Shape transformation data
++++
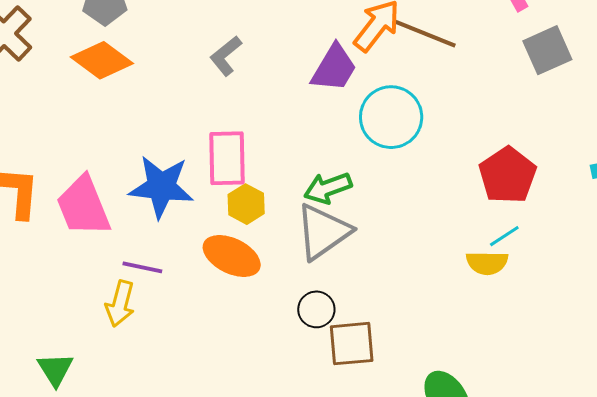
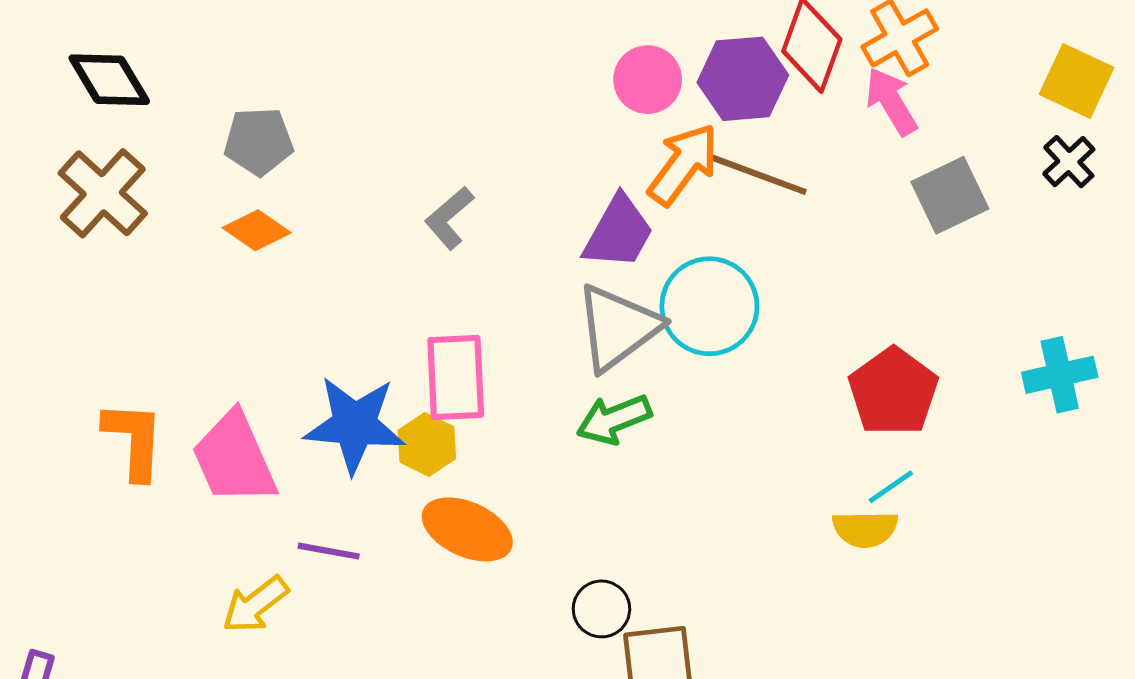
orange diamond: (102, 60) -> (257, 230), size x0.7
yellow hexagon: (246, 204) -> (427, 444), moved
gray triangle: (323, 232) -> (618, 327), moved
yellow arrow: (120, 304) -> (255, 605), moved, turned 39

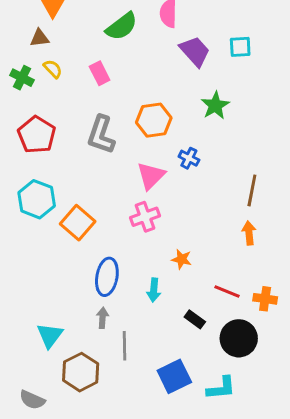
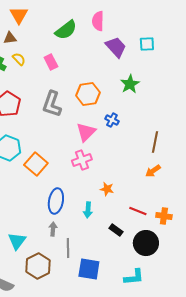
orange arrow: (249, 233) -> (153, 171), turned -119
blue square: (174, 376) -> (89, 269), moved, turned 35

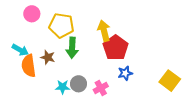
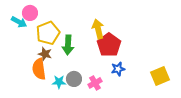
yellow pentagon: (62, 25) -> (48, 33), moved, turned -30
cyan arrow: (20, 50) -> (19, 22), moved
orange semicircle: (29, 66) -> (39, 69), moved
yellow square: (170, 81) -> (160, 76), turned 30

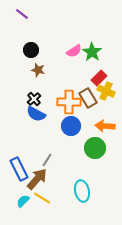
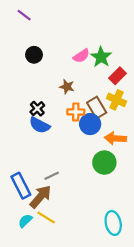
brown star: (38, 70) -> (67, 87), moved
red rectangle: (99, 78) -> (118, 76), moved
orange cross: (69, 102) -> (76, 112), size x0.7
blue circle: (71, 126) -> (90, 124), moved
gray line: (47, 160) -> (52, 176), turned 32
cyan ellipse: (82, 191) -> (113, 223), moved

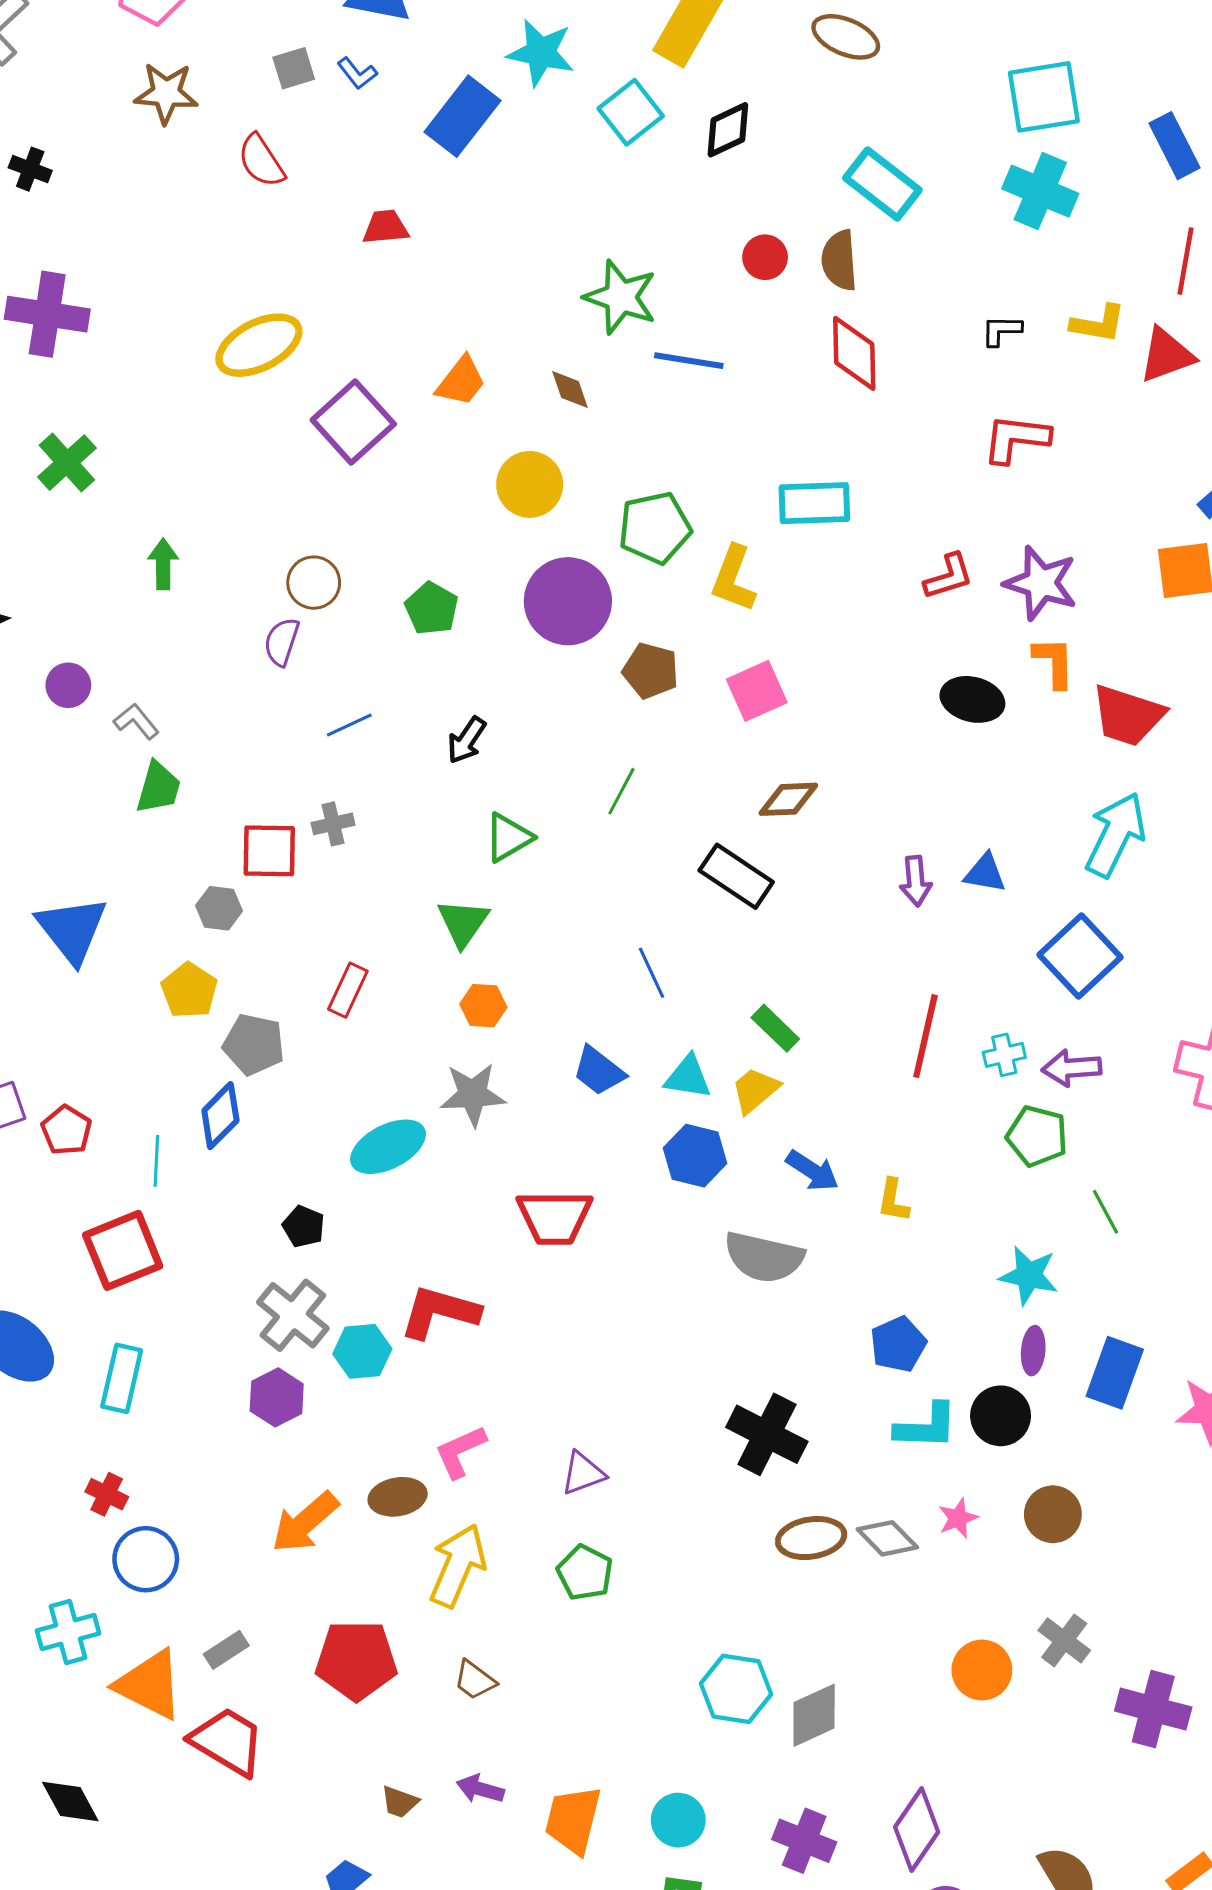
++++
*WHAT IS REQUIRED*.
Report the number of lines in the records above that include "blue", leaving out any other words.

*TASK RESULT*.
2